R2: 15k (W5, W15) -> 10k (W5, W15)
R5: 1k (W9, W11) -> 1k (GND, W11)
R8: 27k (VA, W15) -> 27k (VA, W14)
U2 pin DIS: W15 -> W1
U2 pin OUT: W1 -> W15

To do
Once you have read the entries, write them out again without altering a single character.

Solution
R2: 15k (W5, W15) -> 10k (W5, W15)
R5: 1k (W9, W11) -> 1k (GND, W11)
R8: 27k (VA, W15) -> 27k (VA, W14)
U2 pin DIS: W15 -> W1
U2 pin OUT: W1 -> W15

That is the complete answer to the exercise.